#### WORK TO COMPLETE:
Going through the material below, please gather all lines with the word "orange" in them.

#### LISTED RECORDS:
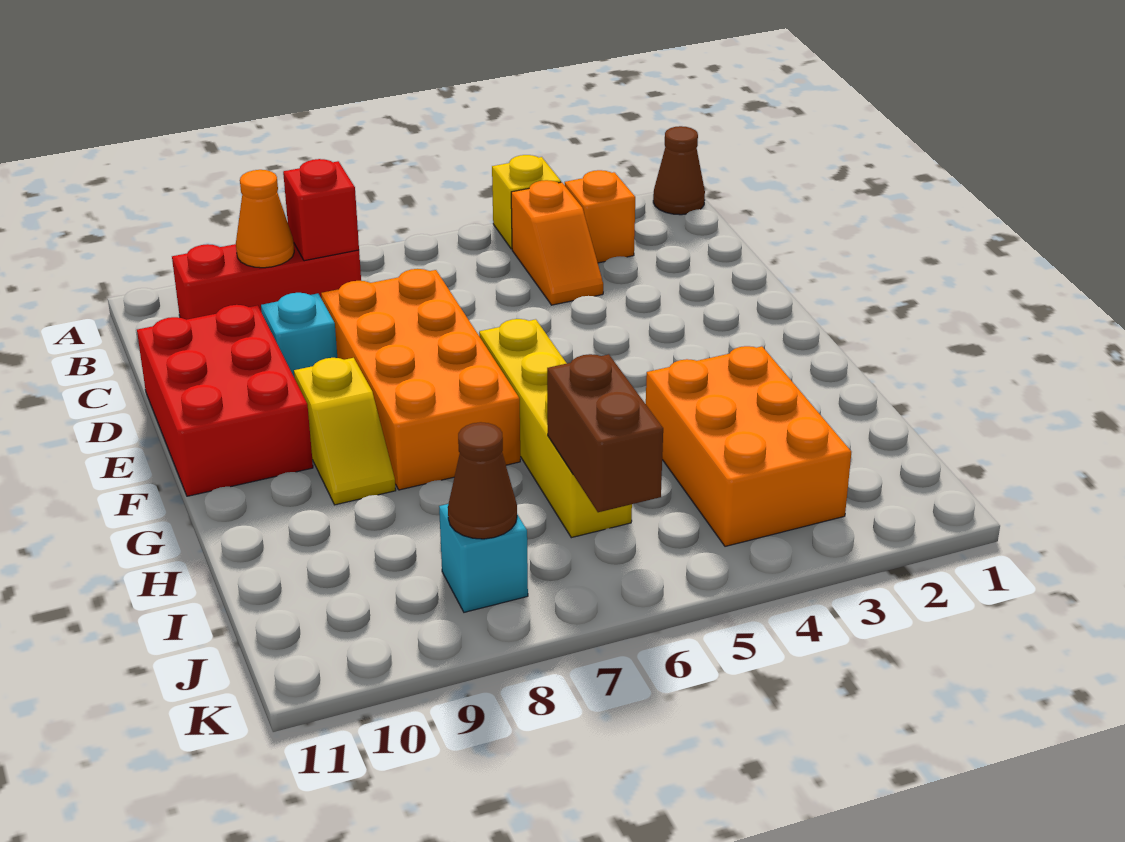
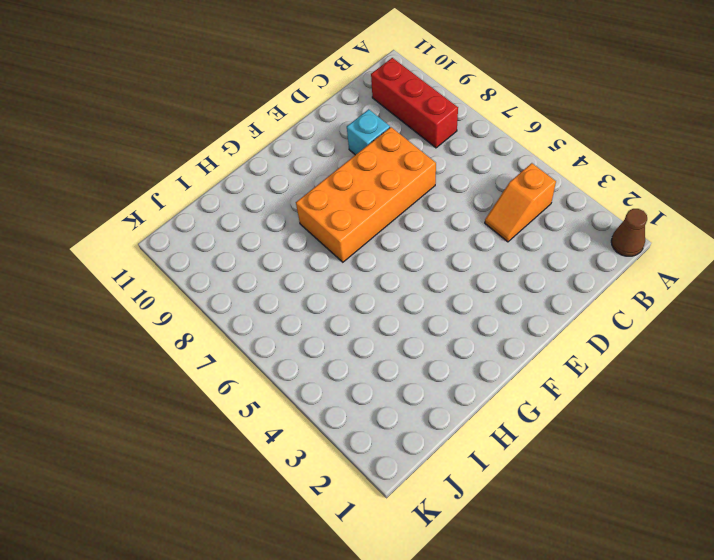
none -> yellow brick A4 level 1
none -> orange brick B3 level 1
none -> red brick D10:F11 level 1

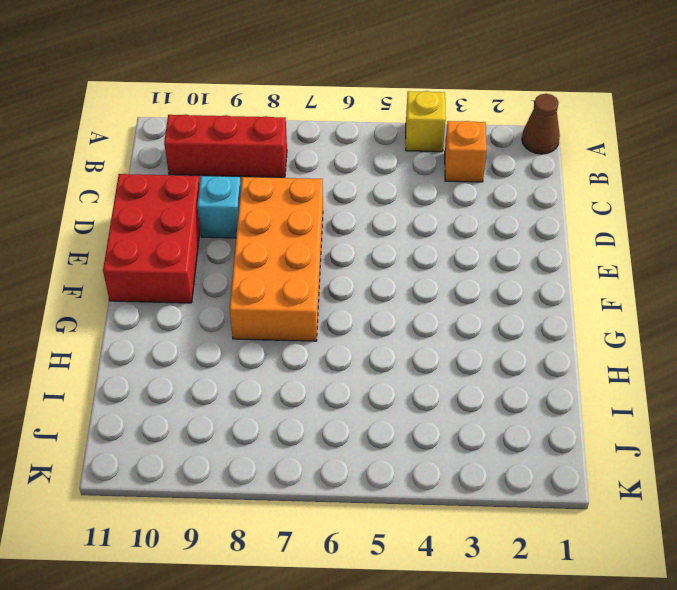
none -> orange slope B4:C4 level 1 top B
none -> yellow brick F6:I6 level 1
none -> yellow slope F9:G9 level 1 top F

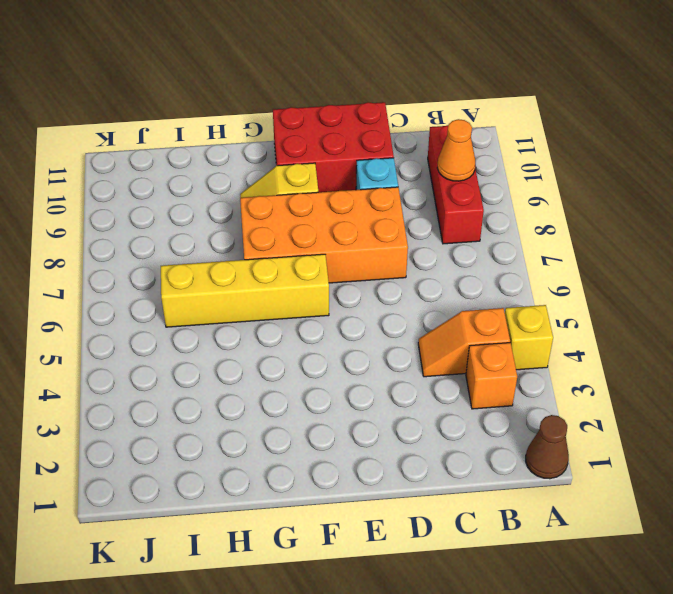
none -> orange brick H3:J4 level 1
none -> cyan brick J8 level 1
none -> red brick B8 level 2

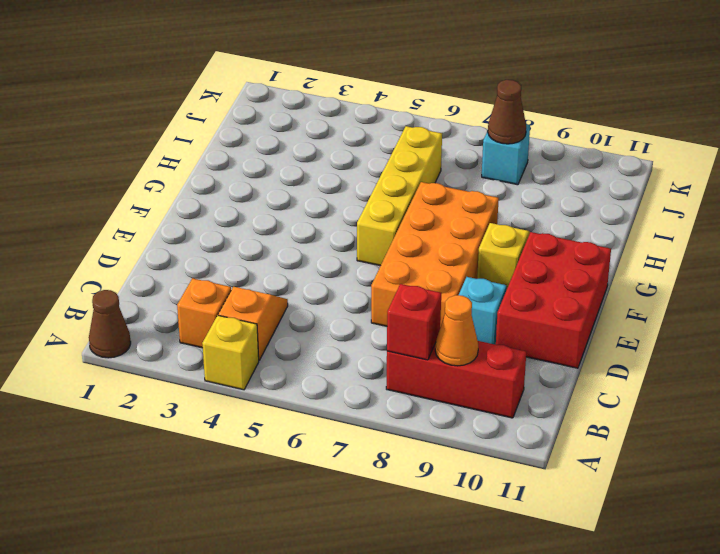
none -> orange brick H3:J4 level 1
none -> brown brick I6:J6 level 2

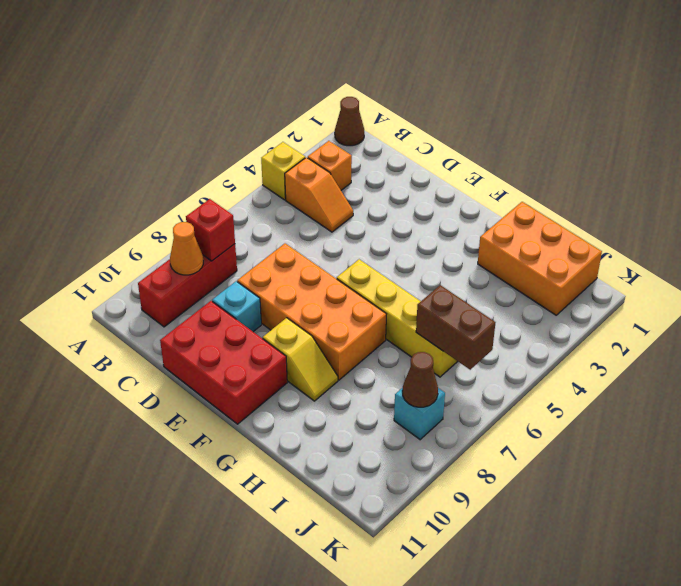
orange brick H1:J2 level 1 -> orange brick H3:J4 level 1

#### RESPONSE AREA:
none -> orange brick B3 level 1
none -> orange slope B4:C4 level 1 top B
none -> orange brick H3:J4 level 1
none -> orange brick H3:J4 level 1
orange brick H1:J2 level 1 -> orange brick H3:J4 level 1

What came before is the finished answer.